------ ENTRIES PROVIDED
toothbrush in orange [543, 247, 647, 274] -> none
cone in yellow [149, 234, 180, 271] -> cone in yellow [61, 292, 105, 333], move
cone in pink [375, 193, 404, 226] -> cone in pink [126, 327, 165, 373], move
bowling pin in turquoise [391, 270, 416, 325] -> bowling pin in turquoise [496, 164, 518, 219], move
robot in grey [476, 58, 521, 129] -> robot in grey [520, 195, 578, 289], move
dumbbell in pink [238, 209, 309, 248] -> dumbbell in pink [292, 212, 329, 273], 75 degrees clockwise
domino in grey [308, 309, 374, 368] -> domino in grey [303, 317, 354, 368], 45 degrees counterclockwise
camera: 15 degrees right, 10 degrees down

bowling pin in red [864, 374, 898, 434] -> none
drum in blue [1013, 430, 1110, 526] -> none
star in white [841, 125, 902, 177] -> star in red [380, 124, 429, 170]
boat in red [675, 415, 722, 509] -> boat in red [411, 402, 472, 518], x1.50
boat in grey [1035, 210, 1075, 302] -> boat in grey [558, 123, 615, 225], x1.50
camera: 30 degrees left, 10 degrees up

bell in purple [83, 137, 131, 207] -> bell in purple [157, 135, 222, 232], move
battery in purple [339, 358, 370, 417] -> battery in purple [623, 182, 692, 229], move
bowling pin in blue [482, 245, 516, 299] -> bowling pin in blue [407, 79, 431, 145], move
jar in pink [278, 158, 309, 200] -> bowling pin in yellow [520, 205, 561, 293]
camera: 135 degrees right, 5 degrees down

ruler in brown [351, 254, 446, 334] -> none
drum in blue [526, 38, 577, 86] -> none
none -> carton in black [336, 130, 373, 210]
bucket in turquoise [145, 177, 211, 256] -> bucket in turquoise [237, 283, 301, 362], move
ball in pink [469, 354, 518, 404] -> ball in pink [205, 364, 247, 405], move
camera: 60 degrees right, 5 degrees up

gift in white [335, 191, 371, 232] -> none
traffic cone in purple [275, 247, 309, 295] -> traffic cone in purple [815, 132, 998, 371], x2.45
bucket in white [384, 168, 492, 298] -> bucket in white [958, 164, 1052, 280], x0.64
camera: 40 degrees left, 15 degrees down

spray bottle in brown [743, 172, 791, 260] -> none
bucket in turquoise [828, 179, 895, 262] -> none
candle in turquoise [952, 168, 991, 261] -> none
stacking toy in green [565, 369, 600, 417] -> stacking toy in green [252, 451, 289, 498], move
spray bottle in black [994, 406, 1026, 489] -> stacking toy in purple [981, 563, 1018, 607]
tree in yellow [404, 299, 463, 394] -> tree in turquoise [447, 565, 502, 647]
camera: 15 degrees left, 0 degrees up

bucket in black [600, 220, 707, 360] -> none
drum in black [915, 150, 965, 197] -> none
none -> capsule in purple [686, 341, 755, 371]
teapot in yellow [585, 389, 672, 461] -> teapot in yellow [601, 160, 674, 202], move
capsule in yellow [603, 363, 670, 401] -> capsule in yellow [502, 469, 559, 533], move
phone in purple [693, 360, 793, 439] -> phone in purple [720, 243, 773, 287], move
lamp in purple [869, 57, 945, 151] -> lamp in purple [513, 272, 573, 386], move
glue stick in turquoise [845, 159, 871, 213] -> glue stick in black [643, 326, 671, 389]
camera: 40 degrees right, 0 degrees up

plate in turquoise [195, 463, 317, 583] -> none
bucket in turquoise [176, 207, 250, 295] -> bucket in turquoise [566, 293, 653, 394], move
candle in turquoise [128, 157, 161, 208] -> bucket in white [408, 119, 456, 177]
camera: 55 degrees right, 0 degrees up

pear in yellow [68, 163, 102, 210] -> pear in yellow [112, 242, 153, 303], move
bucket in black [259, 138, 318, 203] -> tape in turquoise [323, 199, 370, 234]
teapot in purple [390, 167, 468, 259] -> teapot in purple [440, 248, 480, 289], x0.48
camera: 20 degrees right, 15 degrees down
------------
THE PROBLEM:
When you output the entries, keep every line exactly as it appears above.

SOLUTION BELOW:
toothbrush in orange [543, 247, 647, 274] -> none
cone in yellow [149, 234, 180, 271] -> cone in yellow [61, 292, 105, 333], move
cone in pink [375, 193, 404, 226] -> cone in pink [126, 327, 165, 373], move
bowling pin in turquoise [391, 270, 416, 325] -> bowling pin in turquoise [496, 164, 518, 219], move
robot in grey [476, 58, 521, 129] -> robot in grey [520, 195, 578, 289], move
dumbbell in pink [238, 209, 309, 248] -> dumbbell in pink [292, 212, 329, 273], 75 degrees clockwise
domino in grey [308, 309, 374, 368] -> domino in grey [303, 317, 354, 368], 45 degrees counterclockwise
camera: 15 degrees right, 10 degrees down

bowling pin in red [864, 374, 898, 434] -> none
drum in blue [1013, 430, 1110, 526] -> none
star in white [841, 125, 902, 177] -> star in red [380, 124, 429, 170]
boat in red [675, 415, 722, 509] -> boat in red [411, 402, 472, 518], x1.50
boat in grey [1035, 210, 1075, 302] -> boat in grey [558, 123, 615, 225], x1.50
camera: 30 degrees left, 10 degrees up

bell in purple [83, 137, 131, 207] -> bell in purple [157, 135, 222, 232], move
battery in purple [339, 358, 370, 417] -> battery in purple [623, 182, 692, 229], move
bowling pin in blue [482, 245, 516, 299] -> bowling pin in blue [407, 79, 431, 145], move
jar in pink [278, 158, 309, 200] -> bowling pin in yellow [520, 205, 561, 293]
camera: 135 degrees right, 5 degrees down

ruler in brown [351, 254, 446, 334] -> none
drum in blue [526, 38, 577, 86] -> none
none -> carton in black [336, 130, 373, 210]
bucket in turquoise [145, 177, 211, 256] -> bucket in turquoise [237, 283, 301, 362], move
ball in pink [469, 354, 518, 404] -> ball in pink [205, 364, 247, 405], move
camera: 60 degrees right, 5 degrees up

gift in white [335, 191, 371, 232] -> none
traffic cone in purple [275, 247, 309, 295] -> traffic cone in purple [815, 132, 998, 371], x2.45
bucket in white [384, 168, 492, 298] -> bucket in white [958, 164, 1052, 280], x0.64
camera: 40 degrees left, 15 degrees down

spray bottle in brown [743, 172, 791, 260] -> none
bucket in turquoise [828, 179, 895, 262] -> none
candle in turquoise [952, 168, 991, 261] -> none
stacking toy in green [565, 369, 600, 417] -> stacking toy in green [252, 451, 289, 498], move
spray bottle in black [994, 406, 1026, 489] -> stacking toy in purple [981, 563, 1018, 607]
tree in yellow [404, 299, 463, 394] -> tree in turquoise [447, 565, 502, 647]
camera: 15 degrees left, 0 degrees up

bucket in black [600, 220, 707, 360] -> none
drum in black [915, 150, 965, 197] -> none
none -> capsule in purple [686, 341, 755, 371]
teapot in yellow [585, 389, 672, 461] -> teapot in yellow [601, 160, 674, 202], move
capsule in yellow [603, 363, 670, 401] -> capsule in yellow [502, 469, 559, 533], move
phone in purple [693, 360, 793, 439] -> phone in purple [720, 243, 773, 287], move
lamp in purple [869, 57, 945, 151] -> lamp in purple [513, 272, 573, 386], move
glue stick in turquoise [845, 159, 871, 213] -> glue stick in black [643, 326, 671, 389]
camera: 40 degrees right, 0 degrees up

plate in turquoise [195, 463, 317, 583] -> none
bucket in turquoise [176, 207, 250, 295] -> bucket in turquoise [566, 293, 653, 394], move
candle in turquoise [128, 157, 161, 208] -> bucket in white [408, 119, 456, 177]
camera: 55 degrees right, 0 degrees up

pear in yellow [68, 163, 102, 210] -> pear in yellow [112, 242, 153, 303], move
bucket in black [259, 138, 318, 203] -> tape in turquoise [323, 199, 370, 234]
teapot in purple [390, 167, 468, 259] -> teapot in purple [440, 248, 480, 289], x0.48
camera: 20 degrees right, 15 degrees down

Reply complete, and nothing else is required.